*** DATA EXTRACTS Section Begins ***
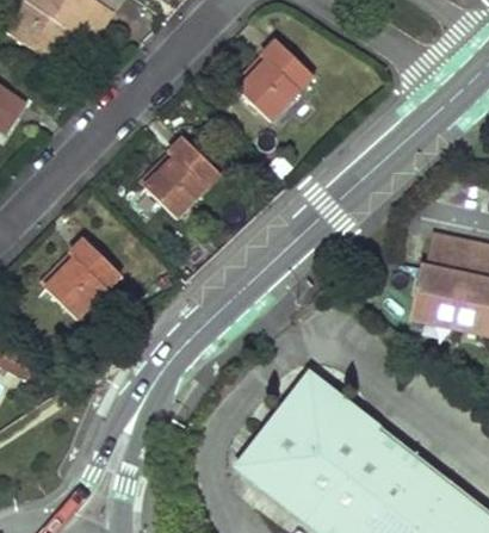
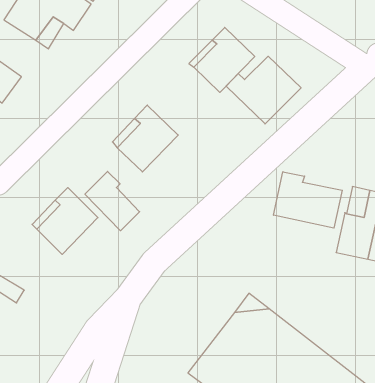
building: none -> [226,56,301,124]
building: none -> [85,171,140,231]
building: none -> [274,172,342,228]

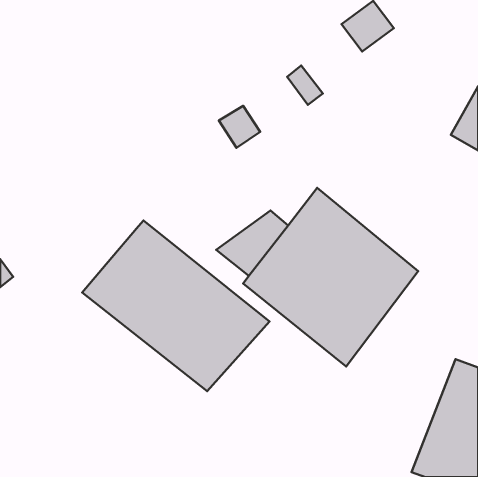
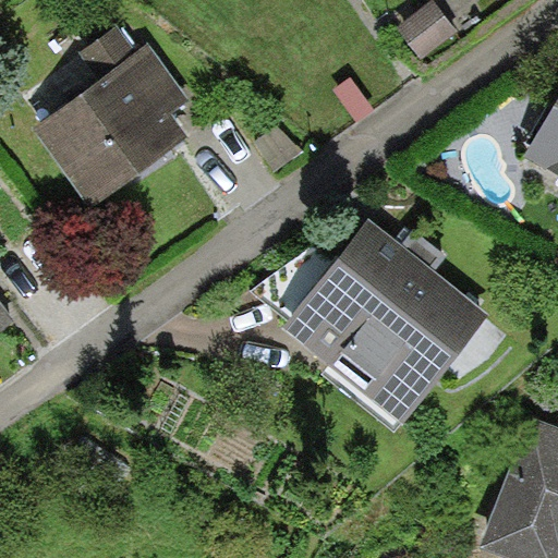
building: none -> [35,26,191,209]
building: [82,221,269,391] -> none

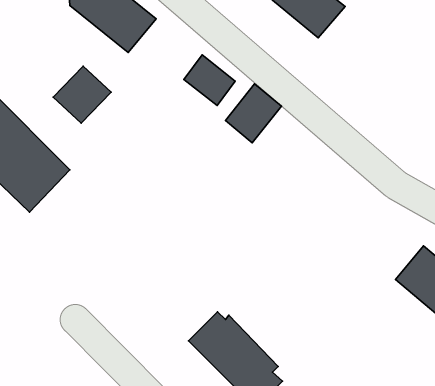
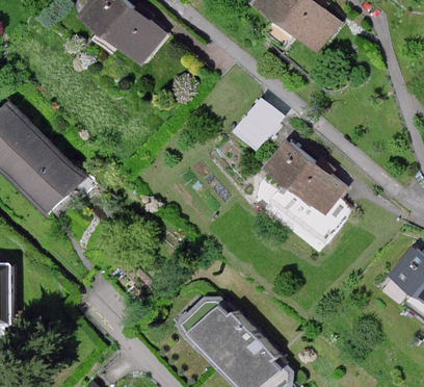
building: [184,55,235,105] -> none
building: [53,66,111,123] -> none
building: none -> [266,138,344,217]

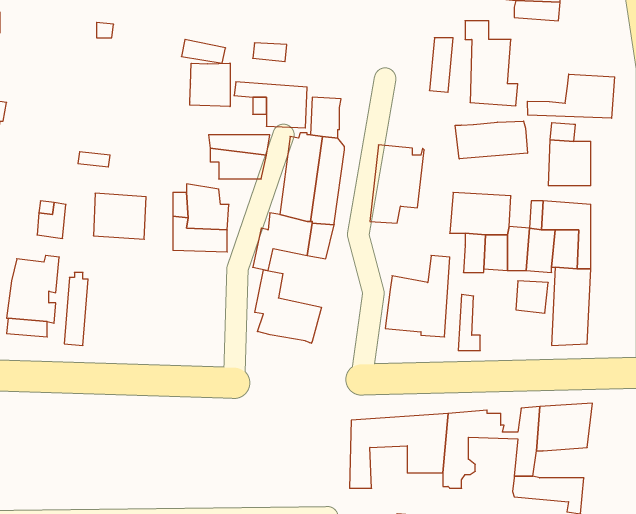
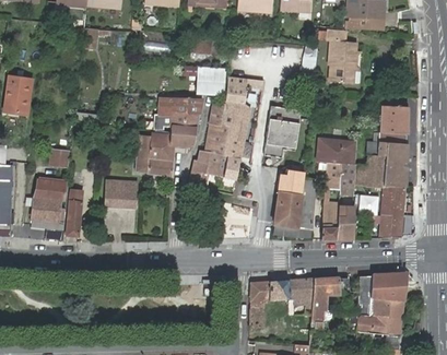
building: [190,63,230,107] -> none
building: [527,74,615,118] -> none
building: [455,121,527,159] -> none
building: none -> [166,128,193,145]
building: [93,193,146,239] -> [104,179,138,209]
building: none -> [278,170,304,194]
building: [255,270,321,343] -> none
building: none -> [334,208,351,238]
building: none -> [373,300,403,320]

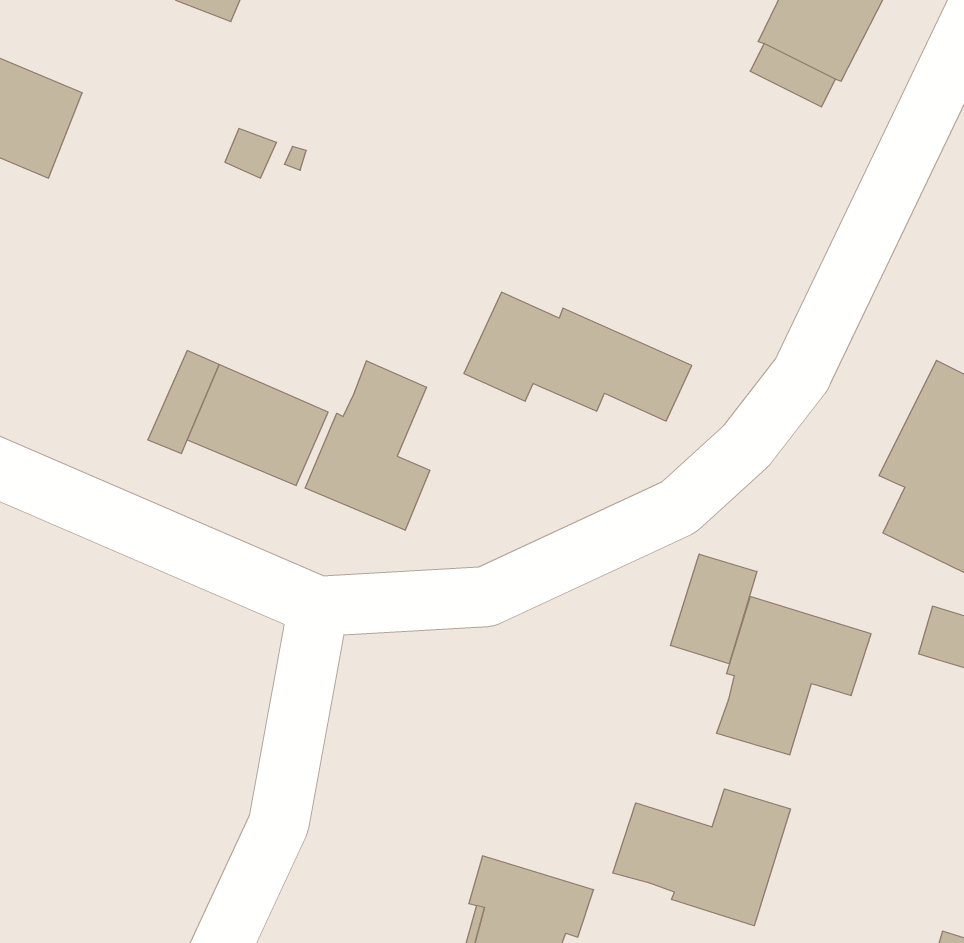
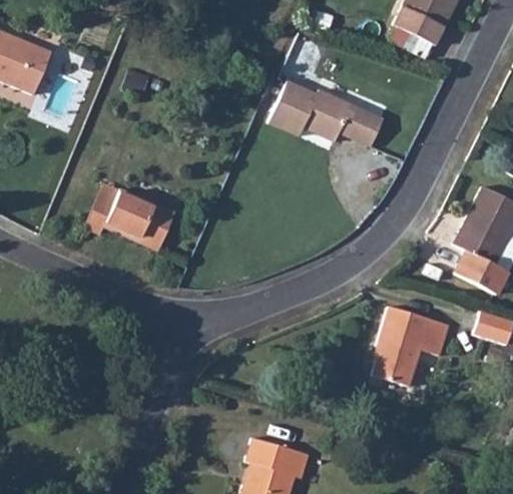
building: [464,292,692,421] -> [269,81,384,146]
building: [305,361,430,530] -> none
building: [671,554,757,664] -> none
building: [613,789,791,926] -> none

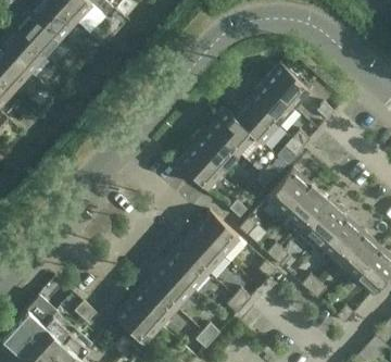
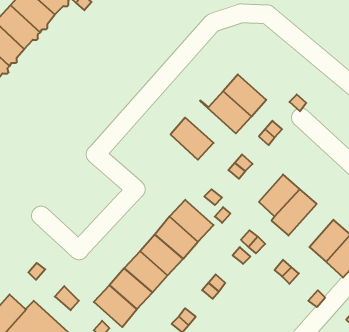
building: [263,64,308,109] -> none
building: [209,110,261,153] -> none
building: [177,145,222,189] -> none
building: [266,170,310,214] -> none
building: [319,216,362,261] -> none

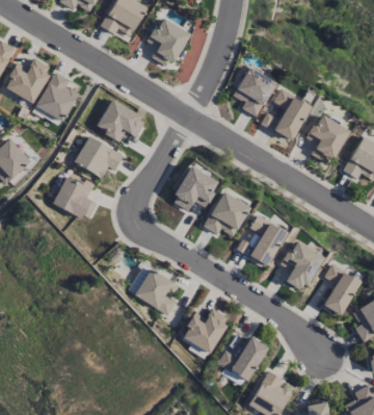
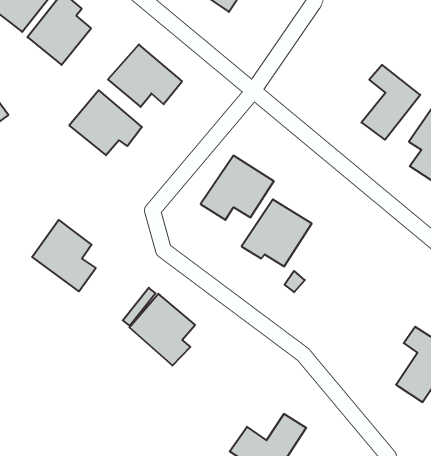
building: [234,67,276,116] -> none
building: [53,174,98,221] -> [32,220,96,291]
building: [249,214,286,265] -> none
building: [280,239,323,290] -> none
building: [182,308,231,353] -> none

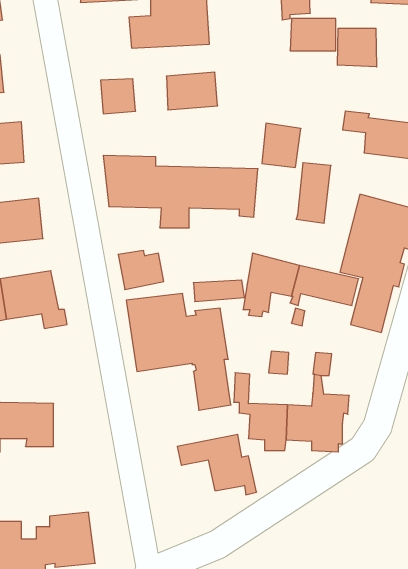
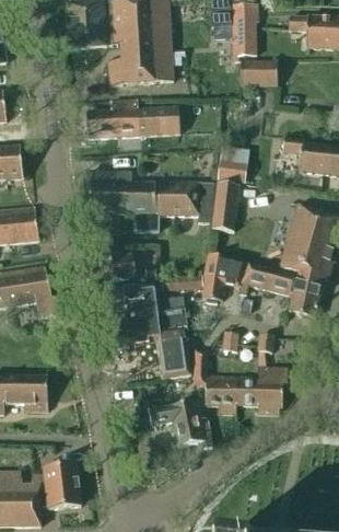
building: [338,28,377,67] -> none
building: none -> [110,99,140,136]
building: [296,163,331,223] -> [211,182,239,231]

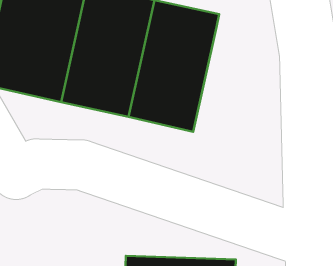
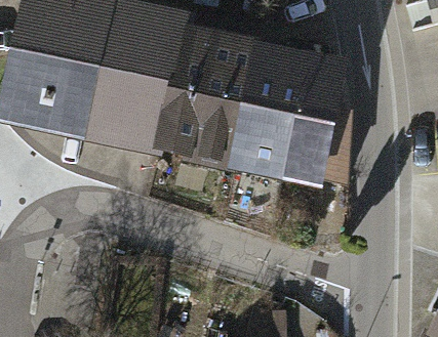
building: none -> [242,53,336,184]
*** DATA EXTRACTS Section Ends ***
TO DO:
Would you provide an exact, picture-free copy of the data above?

YOUR RESPONSE:
building: none -> [226,56,301,124]
building: none -> [85,171,140,231]
building: none -> [274,172,342,228]

building: none -> [35,26,191,209]
building: [82,221,269,391] -> none

building: [184,55,235,105] -> none
building: [53,66,111,123] -> none
building: none -> [266,138,344,217]

building: [190,63,230,107] -> none
building: [527,74,615,118] -> none
building: [455,121,527,159] -> none
building: none -> [166,128,193,145]
building: [93,193,146,239] -> [104,179,138,209]
building: none -> [278,170,304,194]
building: [255,270,321,343] -> none
building: none -> [334,208,351,238]
building: none -> [373,300,403,320]

building: [464,292,692,421] -> [269,81,384,146]
building: [305,361,430,530] -> none
building: [671,554,757,664] -> none
building: [613,789,791,926] -> none

building: [263,64,308,109] -> none
building: [209,110,261,153] -> none
building: [177,145,222,189] -> none
building: [266,170,310,214] -> none
building: [319,216,362,261] -> none

building: [234,67,276,116] -> none
building: [53,174,98,221] -> [32,220,96,291]
building: [249,214,286,265] -> none
building: [280,239,323,290] -> none
building: [182,308,231,353] -> none

building: [338,28,377,67] -> none
building: none -> [110,99,140,136]
building: [296,163,331,223] -> [211,182,239,231]

building: none -> [242,53,336,184]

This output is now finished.